**Provided records:**

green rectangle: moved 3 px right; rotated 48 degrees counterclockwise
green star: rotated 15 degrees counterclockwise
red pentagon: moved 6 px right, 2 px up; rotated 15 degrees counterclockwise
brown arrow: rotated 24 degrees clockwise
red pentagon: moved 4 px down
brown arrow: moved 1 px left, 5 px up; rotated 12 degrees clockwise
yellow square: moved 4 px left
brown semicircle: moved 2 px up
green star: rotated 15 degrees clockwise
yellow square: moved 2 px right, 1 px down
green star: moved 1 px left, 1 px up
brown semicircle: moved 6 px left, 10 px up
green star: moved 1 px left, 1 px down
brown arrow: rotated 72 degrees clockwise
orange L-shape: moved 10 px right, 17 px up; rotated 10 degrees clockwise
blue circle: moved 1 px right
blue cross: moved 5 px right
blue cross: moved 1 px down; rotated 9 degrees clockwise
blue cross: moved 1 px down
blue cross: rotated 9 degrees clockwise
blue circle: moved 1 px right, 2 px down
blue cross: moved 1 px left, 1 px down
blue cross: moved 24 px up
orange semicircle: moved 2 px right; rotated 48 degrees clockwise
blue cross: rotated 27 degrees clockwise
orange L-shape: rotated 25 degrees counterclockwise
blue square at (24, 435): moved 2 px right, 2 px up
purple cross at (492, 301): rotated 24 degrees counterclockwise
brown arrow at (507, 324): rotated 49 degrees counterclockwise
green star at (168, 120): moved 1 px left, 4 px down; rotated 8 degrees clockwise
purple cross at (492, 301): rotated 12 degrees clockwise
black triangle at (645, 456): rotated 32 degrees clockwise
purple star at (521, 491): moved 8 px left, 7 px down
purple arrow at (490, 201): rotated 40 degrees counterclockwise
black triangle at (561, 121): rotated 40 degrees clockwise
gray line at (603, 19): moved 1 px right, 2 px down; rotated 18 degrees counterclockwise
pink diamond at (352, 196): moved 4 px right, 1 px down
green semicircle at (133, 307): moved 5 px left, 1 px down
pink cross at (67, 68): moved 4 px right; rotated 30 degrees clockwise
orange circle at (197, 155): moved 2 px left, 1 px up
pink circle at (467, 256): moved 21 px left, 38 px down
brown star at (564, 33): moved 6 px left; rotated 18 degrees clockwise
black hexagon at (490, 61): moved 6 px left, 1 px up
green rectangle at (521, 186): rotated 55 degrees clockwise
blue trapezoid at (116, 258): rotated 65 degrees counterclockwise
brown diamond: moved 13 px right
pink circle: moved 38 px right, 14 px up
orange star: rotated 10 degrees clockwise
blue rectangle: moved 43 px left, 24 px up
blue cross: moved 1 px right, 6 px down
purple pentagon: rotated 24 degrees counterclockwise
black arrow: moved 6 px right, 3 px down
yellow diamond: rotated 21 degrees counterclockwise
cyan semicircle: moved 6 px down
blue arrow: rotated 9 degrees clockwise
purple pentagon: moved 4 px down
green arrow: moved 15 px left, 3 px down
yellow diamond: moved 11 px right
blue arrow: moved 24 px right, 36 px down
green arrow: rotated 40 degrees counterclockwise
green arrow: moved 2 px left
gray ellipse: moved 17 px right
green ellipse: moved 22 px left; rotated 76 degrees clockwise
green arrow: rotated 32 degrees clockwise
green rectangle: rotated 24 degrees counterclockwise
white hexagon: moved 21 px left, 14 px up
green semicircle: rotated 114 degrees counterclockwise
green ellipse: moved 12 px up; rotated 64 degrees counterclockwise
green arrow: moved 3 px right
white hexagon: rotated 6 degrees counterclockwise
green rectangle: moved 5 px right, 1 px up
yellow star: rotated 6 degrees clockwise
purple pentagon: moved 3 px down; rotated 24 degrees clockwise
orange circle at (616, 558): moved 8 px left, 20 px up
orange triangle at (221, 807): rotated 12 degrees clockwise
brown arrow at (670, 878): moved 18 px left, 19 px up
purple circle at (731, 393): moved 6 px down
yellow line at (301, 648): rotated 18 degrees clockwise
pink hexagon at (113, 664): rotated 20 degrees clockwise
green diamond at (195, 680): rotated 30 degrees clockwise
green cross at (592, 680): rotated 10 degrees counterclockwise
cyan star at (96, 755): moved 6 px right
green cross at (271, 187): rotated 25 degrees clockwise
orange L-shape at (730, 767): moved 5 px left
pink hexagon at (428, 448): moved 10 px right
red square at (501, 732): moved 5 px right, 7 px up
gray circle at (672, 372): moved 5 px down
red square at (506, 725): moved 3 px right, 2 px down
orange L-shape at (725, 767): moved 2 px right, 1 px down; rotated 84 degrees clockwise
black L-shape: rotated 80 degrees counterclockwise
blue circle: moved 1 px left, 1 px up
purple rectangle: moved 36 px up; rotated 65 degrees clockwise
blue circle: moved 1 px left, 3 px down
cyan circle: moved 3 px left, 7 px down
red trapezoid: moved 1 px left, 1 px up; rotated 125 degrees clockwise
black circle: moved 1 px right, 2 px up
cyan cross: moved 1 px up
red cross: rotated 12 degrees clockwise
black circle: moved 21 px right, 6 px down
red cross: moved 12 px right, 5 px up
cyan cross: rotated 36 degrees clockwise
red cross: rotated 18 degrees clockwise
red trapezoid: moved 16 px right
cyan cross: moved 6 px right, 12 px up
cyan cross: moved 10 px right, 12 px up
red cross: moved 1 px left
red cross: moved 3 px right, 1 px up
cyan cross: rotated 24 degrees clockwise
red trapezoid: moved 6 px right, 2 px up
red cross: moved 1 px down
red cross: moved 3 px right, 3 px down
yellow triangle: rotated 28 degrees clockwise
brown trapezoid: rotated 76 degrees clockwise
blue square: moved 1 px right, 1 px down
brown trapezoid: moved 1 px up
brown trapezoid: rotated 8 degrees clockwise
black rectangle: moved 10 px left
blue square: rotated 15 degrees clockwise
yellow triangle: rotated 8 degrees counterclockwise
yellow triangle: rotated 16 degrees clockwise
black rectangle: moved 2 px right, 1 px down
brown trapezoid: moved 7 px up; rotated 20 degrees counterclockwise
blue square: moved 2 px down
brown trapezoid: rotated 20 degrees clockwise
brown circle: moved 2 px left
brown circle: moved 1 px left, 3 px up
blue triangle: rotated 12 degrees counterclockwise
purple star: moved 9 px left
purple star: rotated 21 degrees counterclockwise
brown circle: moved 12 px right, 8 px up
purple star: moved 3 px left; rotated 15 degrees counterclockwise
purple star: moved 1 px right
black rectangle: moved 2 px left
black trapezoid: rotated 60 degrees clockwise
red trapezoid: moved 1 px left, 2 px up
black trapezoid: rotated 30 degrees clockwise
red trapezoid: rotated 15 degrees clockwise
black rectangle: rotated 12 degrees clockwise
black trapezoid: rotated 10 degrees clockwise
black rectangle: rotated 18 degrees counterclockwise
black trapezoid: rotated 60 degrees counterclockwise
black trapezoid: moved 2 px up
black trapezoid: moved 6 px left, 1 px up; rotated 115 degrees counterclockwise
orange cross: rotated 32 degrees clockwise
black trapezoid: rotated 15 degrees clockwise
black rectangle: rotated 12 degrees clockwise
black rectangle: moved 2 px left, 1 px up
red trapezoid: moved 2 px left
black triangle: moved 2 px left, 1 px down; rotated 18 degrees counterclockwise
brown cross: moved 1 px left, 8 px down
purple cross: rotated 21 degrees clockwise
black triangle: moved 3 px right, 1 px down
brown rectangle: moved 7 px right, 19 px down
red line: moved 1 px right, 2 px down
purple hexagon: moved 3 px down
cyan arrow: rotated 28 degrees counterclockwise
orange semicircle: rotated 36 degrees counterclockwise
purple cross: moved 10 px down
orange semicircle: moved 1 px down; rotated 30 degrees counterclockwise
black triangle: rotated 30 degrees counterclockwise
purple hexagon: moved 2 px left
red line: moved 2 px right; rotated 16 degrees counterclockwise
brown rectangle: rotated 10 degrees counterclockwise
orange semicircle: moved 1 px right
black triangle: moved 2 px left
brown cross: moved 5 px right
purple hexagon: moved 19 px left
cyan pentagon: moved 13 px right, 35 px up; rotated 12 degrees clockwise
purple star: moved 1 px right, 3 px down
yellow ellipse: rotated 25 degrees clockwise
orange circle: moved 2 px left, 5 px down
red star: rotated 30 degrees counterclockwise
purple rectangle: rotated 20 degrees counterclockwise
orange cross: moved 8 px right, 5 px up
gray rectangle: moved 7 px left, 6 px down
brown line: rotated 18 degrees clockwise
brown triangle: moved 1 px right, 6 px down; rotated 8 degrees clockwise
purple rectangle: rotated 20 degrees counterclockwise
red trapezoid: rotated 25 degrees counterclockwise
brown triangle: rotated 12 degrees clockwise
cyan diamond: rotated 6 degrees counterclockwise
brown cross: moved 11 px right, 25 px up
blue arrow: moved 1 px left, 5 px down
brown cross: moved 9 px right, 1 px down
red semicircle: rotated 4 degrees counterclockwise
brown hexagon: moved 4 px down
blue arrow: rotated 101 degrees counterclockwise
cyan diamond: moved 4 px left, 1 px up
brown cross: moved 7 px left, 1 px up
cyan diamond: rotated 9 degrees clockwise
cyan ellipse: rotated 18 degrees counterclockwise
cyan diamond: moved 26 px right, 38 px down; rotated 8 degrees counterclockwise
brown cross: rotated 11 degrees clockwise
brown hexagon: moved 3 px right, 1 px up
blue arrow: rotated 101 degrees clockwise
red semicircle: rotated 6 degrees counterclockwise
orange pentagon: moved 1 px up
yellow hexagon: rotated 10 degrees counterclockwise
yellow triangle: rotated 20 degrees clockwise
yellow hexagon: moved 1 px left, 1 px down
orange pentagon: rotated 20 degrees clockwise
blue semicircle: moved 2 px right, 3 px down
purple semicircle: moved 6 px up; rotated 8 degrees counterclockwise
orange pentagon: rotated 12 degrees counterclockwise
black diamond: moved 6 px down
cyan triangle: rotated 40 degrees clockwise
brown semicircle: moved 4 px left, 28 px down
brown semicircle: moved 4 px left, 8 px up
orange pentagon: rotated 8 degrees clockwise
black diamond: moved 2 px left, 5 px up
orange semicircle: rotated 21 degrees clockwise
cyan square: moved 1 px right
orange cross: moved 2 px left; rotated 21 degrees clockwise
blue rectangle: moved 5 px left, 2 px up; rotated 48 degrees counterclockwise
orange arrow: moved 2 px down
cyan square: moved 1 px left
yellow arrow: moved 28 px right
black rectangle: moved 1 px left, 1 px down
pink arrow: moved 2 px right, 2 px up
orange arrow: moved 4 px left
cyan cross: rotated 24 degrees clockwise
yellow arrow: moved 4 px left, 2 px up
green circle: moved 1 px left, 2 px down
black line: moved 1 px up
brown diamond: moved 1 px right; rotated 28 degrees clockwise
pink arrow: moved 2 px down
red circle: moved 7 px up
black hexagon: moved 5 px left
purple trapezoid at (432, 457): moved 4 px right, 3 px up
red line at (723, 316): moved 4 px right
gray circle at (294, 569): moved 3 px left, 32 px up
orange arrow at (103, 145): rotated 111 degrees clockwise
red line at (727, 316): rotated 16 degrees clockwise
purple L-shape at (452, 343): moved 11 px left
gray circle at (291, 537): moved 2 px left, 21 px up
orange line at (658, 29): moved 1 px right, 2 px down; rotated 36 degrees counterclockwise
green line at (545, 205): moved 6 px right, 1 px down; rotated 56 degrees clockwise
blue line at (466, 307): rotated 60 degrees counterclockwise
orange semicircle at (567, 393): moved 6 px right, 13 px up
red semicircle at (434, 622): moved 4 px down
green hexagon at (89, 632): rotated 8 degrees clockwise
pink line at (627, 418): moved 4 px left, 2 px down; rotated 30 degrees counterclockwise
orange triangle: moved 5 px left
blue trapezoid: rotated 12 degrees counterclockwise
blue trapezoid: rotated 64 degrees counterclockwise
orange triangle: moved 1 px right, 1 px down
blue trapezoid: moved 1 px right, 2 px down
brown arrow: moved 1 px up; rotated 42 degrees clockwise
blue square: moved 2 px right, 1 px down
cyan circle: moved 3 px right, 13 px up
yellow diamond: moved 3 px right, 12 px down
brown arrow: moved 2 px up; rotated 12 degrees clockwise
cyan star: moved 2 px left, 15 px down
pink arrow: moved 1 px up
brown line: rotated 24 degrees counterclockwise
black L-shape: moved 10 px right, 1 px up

**Direction:** Write out the material from its first line through the line containing "blue circle: moved 1 px right, 2 px down", putting "yellow hexagon" in place of "yellow square" and changing nothing else. Give only those lines.

**Exercise answer:**
green rectangle: moved 3 px right; rotated 48 degrees counterclockwise
green star: rotated 15 degrees counterclockwise
red pentagon: moved 6 px right, 2 px up; rotated 15 degrees counterclockwise
brown arrow: rotated 24 degrees clockwise
red pentagon: moved 4 px down
brown arrow: moved 1 px left, 5 px up; rotated 12 degrees clockwise
yellow hexagon: moved 4 px left
brown semicircle: moved 2 px up
green star: rotated 15 degrees clockwise
yellow hexagon: moved 2 px right, 1 px down
green star: moved 1 px left, 1 px up
brown semicircle: moved 6 px left, 10 px up
green star: moved 1 px left, 1 px down
brown arrow: rotated 72 degrees clockwise
orange L-shape: moved 10 px right, 17 px up; rotated 10 degrees clockwise
blue circle: moved 1 px right
blue cross: moved 5 px right
blue cross: moved 1 px down; rotated 9 degrees clockwise
blue cross: moved 1 px down
blue cross: rotated 9 degrees clockwise
blue circle: moved 1 px right, 2 px down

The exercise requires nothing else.